> _What you will do_: I'd like every line from the material below that has "test" in it.

> _Exercise data_:
○ ○ ○ ○

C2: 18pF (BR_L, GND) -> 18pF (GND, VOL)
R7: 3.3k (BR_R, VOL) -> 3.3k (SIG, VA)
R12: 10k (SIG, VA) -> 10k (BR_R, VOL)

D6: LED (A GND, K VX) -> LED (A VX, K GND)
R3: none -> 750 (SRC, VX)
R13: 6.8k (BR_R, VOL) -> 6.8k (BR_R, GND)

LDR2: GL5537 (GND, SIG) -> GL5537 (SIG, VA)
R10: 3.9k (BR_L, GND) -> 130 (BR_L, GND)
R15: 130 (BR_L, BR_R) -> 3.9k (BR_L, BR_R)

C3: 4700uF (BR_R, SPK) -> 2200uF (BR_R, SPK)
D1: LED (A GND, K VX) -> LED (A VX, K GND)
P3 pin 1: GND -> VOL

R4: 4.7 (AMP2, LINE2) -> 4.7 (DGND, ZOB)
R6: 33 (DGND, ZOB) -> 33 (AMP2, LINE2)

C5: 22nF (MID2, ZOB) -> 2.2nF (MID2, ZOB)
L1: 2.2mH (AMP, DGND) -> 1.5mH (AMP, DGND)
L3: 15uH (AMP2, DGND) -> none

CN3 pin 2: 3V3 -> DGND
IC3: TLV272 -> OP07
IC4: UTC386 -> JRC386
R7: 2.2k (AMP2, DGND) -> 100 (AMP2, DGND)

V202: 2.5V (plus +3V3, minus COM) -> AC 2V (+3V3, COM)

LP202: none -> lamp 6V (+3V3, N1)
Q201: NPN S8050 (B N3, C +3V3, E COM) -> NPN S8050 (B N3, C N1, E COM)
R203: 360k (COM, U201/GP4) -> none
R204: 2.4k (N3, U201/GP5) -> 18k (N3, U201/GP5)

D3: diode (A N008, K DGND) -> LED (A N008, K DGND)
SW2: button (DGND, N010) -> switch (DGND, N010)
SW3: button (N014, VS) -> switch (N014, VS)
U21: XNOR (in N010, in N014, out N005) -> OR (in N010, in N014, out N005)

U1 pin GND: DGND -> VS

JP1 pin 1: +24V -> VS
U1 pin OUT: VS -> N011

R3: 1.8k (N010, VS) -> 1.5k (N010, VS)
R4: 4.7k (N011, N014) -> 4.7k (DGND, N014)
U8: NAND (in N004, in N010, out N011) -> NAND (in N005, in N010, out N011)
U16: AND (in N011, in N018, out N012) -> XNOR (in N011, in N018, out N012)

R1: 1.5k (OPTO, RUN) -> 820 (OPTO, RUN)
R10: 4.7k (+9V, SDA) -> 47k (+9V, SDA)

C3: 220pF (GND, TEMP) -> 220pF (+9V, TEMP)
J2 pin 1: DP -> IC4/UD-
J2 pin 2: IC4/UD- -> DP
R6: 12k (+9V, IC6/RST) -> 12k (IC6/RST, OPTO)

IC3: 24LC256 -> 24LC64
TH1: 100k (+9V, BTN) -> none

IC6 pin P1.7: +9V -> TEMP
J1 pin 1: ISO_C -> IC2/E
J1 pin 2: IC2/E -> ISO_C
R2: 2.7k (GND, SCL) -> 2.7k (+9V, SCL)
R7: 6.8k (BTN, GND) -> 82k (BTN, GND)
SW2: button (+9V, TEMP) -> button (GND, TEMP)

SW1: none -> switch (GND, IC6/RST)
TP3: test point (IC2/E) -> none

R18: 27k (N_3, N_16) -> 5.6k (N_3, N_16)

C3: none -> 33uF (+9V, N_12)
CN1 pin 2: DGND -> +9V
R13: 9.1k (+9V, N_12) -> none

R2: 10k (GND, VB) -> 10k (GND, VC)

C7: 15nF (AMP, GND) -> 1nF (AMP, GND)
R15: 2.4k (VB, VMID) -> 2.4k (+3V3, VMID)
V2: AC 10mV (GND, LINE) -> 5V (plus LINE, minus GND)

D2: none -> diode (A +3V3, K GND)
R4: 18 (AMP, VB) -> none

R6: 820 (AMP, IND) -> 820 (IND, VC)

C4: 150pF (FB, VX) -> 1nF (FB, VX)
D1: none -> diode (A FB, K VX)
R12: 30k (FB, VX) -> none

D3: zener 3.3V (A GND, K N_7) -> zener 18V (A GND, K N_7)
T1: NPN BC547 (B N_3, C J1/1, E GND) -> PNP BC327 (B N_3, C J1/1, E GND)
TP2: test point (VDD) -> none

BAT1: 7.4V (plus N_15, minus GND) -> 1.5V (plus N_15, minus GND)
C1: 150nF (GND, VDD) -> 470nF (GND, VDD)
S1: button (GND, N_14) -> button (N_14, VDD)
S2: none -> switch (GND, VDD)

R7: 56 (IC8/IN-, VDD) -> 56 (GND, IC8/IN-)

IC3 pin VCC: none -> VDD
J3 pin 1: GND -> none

○ ○ ○ ○

> _Output_:
TP3: test point (IC2/E) -> none
TP2: test point (VDD) -> none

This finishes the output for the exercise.